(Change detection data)
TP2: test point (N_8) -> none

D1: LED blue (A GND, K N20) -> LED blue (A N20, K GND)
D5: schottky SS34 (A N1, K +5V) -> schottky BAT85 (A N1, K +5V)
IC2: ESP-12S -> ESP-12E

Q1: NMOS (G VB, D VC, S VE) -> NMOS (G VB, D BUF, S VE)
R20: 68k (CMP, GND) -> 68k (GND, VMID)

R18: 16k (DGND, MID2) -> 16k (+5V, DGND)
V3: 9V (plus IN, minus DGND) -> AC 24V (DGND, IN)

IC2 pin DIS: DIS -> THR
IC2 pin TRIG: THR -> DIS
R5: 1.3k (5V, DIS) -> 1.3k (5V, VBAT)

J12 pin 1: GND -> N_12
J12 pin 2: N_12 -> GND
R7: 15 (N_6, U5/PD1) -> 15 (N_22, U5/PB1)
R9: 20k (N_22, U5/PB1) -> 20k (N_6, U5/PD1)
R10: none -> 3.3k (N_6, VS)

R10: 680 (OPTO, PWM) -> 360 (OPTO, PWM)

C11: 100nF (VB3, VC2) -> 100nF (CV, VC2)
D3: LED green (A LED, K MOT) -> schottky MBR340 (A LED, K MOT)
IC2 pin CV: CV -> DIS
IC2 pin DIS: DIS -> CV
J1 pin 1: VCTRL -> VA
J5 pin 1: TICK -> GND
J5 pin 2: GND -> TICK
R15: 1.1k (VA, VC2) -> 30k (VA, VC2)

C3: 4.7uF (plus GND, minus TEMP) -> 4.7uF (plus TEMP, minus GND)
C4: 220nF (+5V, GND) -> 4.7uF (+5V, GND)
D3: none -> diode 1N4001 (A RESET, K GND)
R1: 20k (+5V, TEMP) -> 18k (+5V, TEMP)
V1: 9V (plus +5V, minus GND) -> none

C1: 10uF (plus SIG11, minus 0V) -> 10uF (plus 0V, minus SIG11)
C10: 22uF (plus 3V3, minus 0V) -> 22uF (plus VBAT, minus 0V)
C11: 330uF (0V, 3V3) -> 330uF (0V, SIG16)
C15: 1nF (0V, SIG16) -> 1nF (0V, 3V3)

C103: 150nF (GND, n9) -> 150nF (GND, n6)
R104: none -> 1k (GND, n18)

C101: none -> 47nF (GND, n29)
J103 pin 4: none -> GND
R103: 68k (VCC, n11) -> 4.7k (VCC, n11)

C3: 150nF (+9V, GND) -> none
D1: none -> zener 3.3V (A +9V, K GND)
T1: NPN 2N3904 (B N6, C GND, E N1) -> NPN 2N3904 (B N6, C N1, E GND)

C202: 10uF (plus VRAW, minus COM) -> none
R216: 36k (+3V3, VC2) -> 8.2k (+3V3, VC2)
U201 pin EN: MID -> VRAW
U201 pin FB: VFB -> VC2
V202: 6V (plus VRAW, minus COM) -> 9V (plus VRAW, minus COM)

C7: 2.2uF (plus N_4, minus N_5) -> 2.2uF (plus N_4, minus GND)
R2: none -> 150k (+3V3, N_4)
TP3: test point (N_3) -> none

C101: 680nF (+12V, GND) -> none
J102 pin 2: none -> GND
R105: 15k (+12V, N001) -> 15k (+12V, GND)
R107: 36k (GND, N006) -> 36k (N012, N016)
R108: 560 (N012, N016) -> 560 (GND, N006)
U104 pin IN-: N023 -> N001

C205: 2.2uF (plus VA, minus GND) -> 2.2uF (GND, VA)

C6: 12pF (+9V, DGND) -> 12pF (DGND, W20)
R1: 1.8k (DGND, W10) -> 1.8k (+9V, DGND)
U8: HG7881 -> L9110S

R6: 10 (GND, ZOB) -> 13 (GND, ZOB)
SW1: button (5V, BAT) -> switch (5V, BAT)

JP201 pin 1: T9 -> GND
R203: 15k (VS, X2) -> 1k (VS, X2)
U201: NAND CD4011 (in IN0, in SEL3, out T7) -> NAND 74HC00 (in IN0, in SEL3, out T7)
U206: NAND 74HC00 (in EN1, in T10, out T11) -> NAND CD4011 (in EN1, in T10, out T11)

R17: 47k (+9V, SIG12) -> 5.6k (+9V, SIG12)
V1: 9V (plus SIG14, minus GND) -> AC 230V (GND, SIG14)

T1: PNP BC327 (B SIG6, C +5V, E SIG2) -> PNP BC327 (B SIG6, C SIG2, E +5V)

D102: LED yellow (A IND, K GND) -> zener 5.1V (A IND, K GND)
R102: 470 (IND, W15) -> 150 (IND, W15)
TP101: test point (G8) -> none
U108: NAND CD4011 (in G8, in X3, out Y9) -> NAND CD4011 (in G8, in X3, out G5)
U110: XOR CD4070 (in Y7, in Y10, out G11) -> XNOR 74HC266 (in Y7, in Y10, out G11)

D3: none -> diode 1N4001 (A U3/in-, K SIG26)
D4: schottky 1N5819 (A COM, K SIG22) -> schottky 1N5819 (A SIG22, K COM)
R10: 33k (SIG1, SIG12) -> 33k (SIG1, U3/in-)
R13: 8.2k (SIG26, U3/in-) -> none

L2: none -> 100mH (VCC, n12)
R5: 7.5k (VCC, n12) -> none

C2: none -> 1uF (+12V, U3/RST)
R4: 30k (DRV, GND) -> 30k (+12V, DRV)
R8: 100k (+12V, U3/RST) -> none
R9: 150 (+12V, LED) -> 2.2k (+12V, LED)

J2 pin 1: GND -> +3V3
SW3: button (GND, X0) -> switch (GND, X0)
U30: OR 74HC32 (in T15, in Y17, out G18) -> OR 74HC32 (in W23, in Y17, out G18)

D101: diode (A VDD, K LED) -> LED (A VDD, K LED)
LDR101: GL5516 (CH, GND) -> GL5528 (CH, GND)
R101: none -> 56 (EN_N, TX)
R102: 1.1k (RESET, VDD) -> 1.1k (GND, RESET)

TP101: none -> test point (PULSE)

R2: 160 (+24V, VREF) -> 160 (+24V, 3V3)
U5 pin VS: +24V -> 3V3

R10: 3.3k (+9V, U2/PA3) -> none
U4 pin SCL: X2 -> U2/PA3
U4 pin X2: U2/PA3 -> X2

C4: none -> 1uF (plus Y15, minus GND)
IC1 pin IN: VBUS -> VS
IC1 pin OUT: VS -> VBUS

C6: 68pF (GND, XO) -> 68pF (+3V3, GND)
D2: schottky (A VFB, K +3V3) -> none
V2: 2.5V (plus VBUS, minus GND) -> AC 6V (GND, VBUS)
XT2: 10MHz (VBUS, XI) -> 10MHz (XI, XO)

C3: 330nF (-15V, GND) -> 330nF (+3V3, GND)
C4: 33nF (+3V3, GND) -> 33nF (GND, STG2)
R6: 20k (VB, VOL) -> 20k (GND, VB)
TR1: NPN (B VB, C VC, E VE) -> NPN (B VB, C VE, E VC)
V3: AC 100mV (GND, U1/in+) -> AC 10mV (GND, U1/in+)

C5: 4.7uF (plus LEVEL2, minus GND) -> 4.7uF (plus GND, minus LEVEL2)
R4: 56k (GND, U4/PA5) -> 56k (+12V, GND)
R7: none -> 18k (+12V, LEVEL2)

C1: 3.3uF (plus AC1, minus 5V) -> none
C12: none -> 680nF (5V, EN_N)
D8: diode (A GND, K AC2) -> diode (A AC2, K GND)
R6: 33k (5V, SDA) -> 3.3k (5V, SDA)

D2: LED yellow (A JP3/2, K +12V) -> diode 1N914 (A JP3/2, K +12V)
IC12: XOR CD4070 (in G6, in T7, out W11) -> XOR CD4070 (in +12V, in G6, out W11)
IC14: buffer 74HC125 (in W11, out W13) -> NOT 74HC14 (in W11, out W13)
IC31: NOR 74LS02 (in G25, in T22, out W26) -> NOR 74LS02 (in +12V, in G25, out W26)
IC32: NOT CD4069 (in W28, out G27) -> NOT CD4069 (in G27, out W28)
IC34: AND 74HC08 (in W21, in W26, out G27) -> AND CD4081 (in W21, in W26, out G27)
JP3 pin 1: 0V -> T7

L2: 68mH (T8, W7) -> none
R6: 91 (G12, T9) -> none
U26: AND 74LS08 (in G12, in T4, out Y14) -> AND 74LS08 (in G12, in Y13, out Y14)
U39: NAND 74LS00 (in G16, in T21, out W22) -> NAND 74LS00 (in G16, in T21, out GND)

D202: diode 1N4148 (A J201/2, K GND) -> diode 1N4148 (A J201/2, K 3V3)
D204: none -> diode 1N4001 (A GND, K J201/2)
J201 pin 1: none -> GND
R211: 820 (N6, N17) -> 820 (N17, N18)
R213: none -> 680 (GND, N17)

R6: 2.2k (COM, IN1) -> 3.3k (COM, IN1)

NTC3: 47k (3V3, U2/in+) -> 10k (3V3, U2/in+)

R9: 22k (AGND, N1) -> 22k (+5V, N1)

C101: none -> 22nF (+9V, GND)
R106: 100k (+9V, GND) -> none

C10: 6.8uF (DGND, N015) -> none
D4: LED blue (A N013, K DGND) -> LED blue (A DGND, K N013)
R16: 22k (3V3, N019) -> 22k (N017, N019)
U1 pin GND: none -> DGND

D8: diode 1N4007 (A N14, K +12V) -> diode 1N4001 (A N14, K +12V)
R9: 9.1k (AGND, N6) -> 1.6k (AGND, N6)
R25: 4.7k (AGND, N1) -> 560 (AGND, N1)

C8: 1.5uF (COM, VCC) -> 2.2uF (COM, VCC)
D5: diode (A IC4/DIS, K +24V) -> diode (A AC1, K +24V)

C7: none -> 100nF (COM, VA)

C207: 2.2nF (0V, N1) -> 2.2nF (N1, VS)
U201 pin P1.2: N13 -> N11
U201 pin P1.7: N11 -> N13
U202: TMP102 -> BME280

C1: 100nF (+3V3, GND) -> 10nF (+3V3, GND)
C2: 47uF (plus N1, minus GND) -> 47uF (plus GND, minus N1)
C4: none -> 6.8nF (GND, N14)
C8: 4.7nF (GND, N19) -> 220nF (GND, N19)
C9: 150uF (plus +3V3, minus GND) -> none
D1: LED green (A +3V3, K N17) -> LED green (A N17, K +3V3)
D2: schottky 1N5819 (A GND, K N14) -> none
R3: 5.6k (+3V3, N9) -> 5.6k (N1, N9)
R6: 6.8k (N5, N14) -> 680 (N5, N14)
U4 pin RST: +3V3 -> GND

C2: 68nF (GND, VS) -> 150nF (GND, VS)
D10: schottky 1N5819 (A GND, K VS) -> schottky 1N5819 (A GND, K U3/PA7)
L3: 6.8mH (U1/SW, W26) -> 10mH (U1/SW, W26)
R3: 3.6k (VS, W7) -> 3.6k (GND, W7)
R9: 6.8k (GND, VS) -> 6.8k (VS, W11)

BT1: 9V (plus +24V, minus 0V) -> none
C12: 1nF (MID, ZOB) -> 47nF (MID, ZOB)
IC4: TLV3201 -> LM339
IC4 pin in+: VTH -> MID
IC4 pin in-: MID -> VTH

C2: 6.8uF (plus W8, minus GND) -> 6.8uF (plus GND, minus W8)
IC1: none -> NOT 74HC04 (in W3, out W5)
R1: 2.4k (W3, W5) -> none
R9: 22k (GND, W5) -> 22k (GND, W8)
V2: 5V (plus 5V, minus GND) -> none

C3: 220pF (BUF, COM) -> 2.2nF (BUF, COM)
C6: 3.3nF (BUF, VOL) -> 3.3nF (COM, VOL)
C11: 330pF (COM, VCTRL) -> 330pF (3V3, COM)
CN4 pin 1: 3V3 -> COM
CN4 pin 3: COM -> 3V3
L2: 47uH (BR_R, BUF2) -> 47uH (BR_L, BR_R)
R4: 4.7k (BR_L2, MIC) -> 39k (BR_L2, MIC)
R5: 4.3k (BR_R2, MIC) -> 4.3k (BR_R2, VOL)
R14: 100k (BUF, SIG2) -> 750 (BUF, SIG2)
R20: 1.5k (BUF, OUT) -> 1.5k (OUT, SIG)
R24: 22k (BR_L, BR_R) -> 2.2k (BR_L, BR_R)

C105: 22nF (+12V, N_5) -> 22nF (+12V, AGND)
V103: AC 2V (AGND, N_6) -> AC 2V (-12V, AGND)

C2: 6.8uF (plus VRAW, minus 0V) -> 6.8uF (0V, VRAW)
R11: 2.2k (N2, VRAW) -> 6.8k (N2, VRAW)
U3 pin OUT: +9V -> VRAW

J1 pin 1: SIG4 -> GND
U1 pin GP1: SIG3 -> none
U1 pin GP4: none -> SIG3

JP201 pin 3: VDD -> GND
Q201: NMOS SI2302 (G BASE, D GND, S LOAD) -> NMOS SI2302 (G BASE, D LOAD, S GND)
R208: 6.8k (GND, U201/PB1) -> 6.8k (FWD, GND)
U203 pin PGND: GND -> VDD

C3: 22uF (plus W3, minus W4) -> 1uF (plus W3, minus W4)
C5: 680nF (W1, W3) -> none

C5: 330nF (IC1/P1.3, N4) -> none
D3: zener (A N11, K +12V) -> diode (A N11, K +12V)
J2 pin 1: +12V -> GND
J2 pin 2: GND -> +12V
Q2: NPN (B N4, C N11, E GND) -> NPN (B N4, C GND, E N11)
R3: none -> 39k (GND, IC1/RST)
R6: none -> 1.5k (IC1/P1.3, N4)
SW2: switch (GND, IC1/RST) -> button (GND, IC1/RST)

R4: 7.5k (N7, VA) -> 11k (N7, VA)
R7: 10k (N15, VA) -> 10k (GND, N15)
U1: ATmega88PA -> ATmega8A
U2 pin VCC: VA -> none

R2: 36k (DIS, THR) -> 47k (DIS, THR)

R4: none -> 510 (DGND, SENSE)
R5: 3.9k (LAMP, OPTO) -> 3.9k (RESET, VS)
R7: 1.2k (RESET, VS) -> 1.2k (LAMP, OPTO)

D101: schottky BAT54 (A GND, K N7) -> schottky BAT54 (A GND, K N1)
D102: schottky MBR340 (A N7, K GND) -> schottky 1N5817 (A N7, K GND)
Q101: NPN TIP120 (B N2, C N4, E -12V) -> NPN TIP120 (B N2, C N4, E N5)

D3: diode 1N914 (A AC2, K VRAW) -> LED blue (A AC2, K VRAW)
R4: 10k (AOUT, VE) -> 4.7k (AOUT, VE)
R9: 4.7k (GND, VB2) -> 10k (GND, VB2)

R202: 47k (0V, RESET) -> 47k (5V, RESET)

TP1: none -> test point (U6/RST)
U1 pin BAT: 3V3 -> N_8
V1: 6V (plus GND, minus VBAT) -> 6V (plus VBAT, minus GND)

Work task.
From the line holding "V2: 5V (plus 5V, minus GND) -> none" to the line holding "R4: none -> 510 (DGND, SENSE)", inclusive, restate each line above exactly as written.

Written response.
V2: 5V (plus 5V, minus GND) -> none

C3: 220pF (BUF, COM) -> 2.2nF (BUF, COM)
C6: 3.3nF (BUF, VOL) -> 3.3nF (COM, VOL)
C11: 330pF (COM, VCTRL) -> 330pF (3V3, COM)
CN4 pin 1: 3V3 -> COM
CN4 pin 3: COM -> 3V3
L2: 47uH (BR_R, BUF2) -> 47uH (BR_L, BR_R)
R4: 4.7k (BR_L2, MIC) -> 39k (BR_L2, MIC)
R5: 4.3k (BR_R2, MIC) -> 4.3k (BR_R2, VOL)
R14: 100k (BUF, SIG2) -> 750 (BUF, SIG2)
R20: 1.5k (BUF, OUT) -> 1.5k (OUT, SIG)
R24: 22k (BR_L, BR_R) -> 2.2k (BR_L, BR_R)

C105: 22nF (+12V, N_5) -> 22nF (+12V, AGND)
V103: AC 2V (AGND, N_6) -> AC 2V (-12V, AGND)

C2: 6.8uF (plus VRAW, minus 0V) -> 6.8uF (0V, VRAW)
R11: 2.2k (N2, VRAW) -> 6.8k (N2, VRAW)
U3 pin OUT: +9V -> VRAW

J1 pin 1: SIG4 -> GND
U1 pin GP1: SIG3 -> none
U1 pin GP4: none -> SIG3

JP201 pin 3: VDD -> GND
Q201: NMOS SI2302 (G BASE, D GND, S LOAD) -> NMOS SI2302 (G BASE, D LOAD, S GND)
R208: 6.8k (GND, U201/PB1) -> 6.8k (FWD, GND)
U203 pin PGND: GND -> VDD

C3: 22uF (plus W3, minus W4) -> 1uF (plus W3, minus W4)
C5: 680nF (W1, W3) -> none

C5: 330nF (IC1/P1.3, N4) -> none
D3: zener (A N11, K +12V) -> diode (A N11, K +12V)
J2 pin 1: +12V -> GND
J2 pin 2: GND -> +12V
Q2: NPN (B N4, C N11, E GND) -> NPN (B N4, C GND, E N11)
R3: none -> 39k (GND, IC1/RST)
R6: none -> 1.5k (IC1/P1.3, N4)
SW2: switch (GND, IC1/RST) -> button (GND, IC1/RST)

R4: 7.5k (N7, VA) -> 11k (N7, VA)
R7: 10k (N15, VA) -> 10k (GND, N15)
U1: ATmega88PA -> ATmega8A
U2 pin VCC: VA -> none

R2: 36k (DIS, THR) -> 47k (DIS, THR)

R4: none -> 510 (DGND, SENSE)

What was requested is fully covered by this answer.